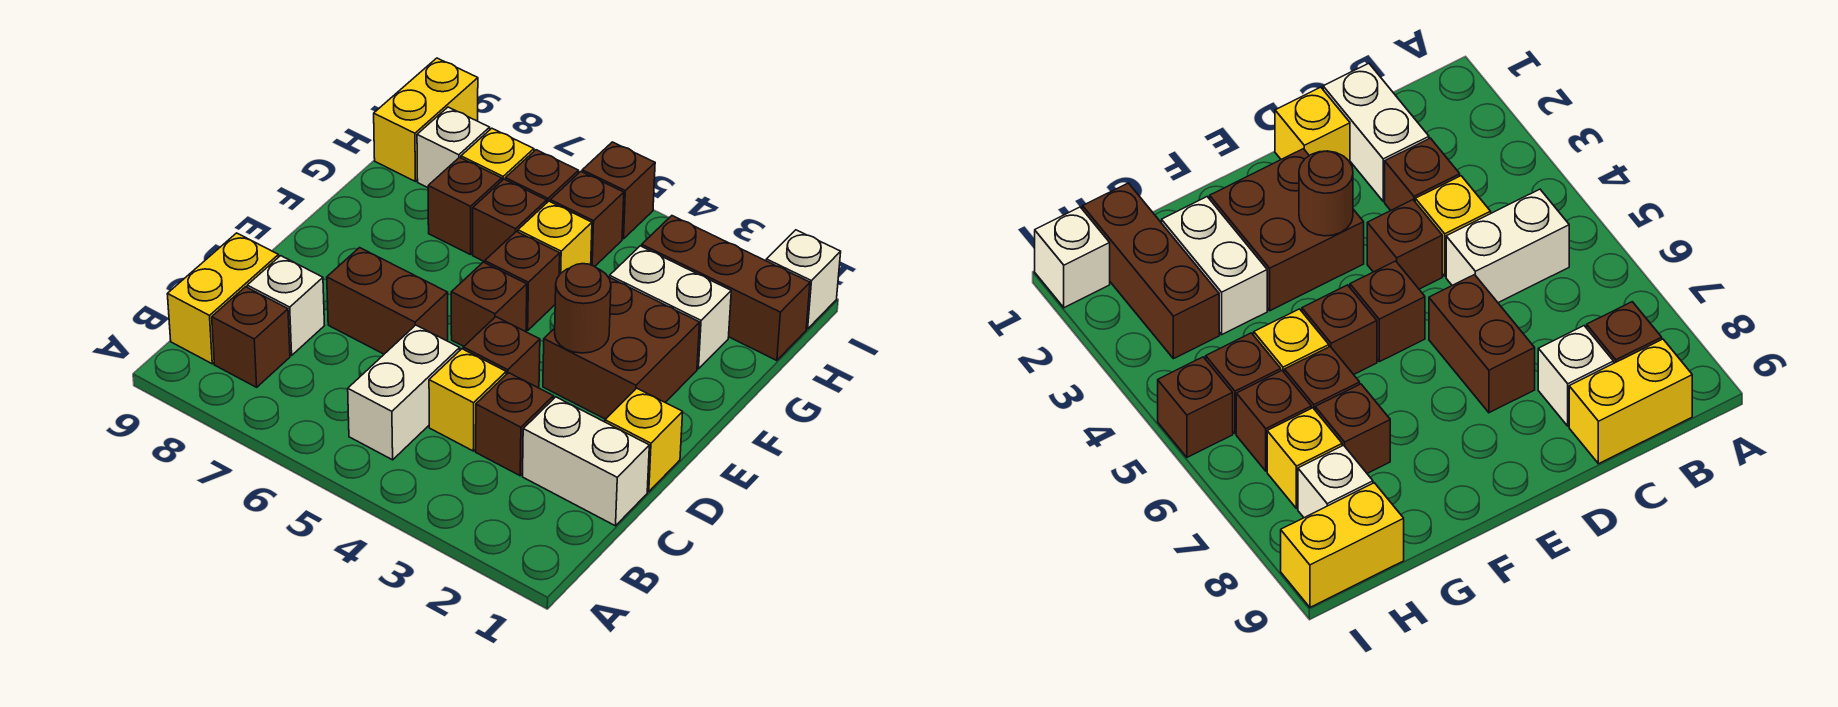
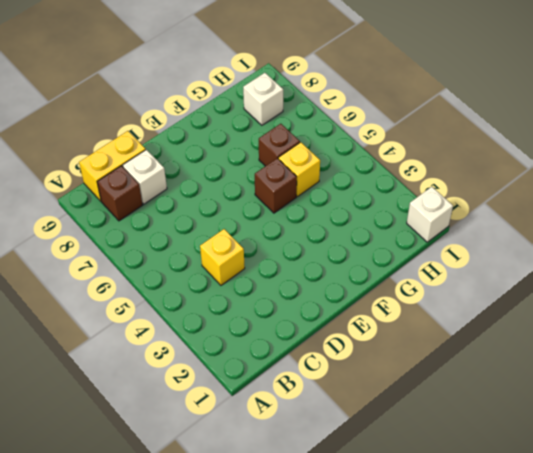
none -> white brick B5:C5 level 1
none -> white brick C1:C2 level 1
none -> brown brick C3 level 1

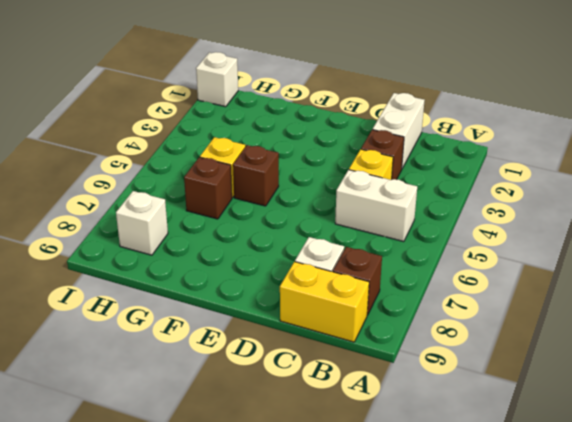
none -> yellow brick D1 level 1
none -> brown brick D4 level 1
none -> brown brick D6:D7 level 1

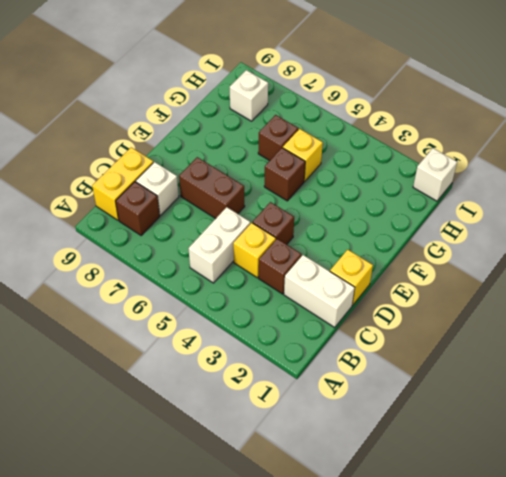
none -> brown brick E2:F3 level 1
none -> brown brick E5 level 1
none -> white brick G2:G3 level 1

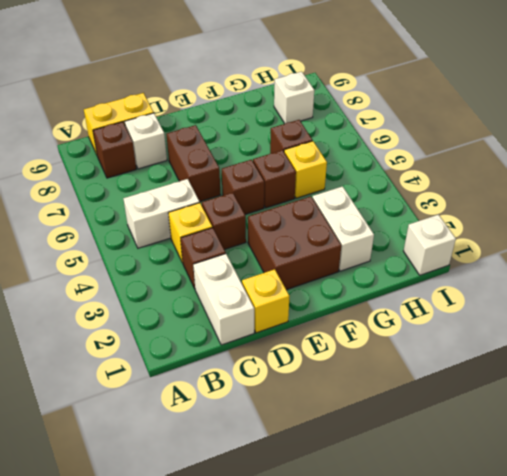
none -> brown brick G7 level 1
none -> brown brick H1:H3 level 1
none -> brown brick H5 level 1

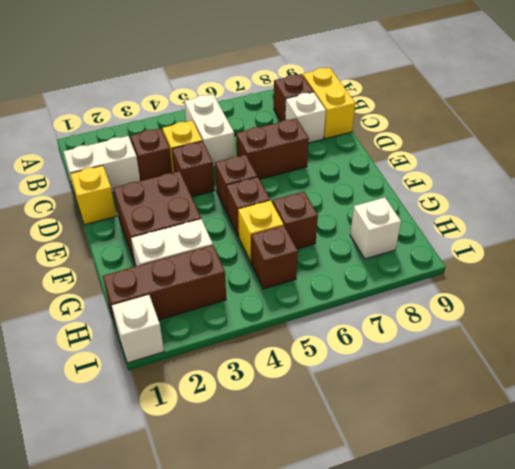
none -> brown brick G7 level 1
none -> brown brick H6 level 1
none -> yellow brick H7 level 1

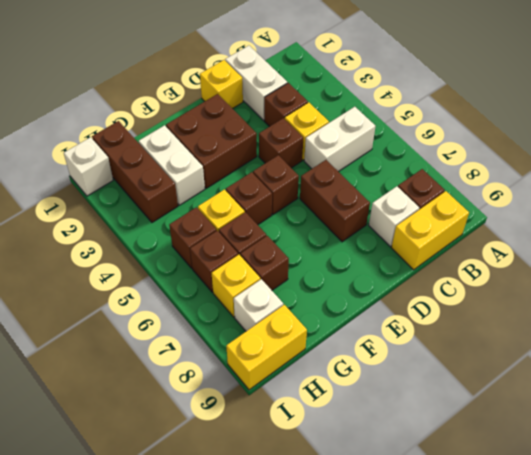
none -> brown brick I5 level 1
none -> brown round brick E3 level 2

* _ACTIVITY_
Only an exact, picture-free copy of the entries counts as the answer.

* _THE COMPLETED TASK_
none -> white brick B5:C5 level 1
none -> white brick C1:C2 level 1
none -> brown brick C3 level 1

none -> yellow brick D1 level 1
none -> brown brick D4 level 1
none -> brown brick D6:D7 level 1

none -> brown brick E2:F3 level 1
none -> brown brick E5 level 1
none -> white brick G2:G3 level 1

none -> brown brick G7 level 1
none -> brown brick H1:H3 level 1
none -> brown brick H5 level 1

none -> brown brick G7 level 1
none -> brown brick H6 level 1
none -> yellow brick H7 level 1

none -> brown brick I5 level 1
none -> brown round brick E3 level 2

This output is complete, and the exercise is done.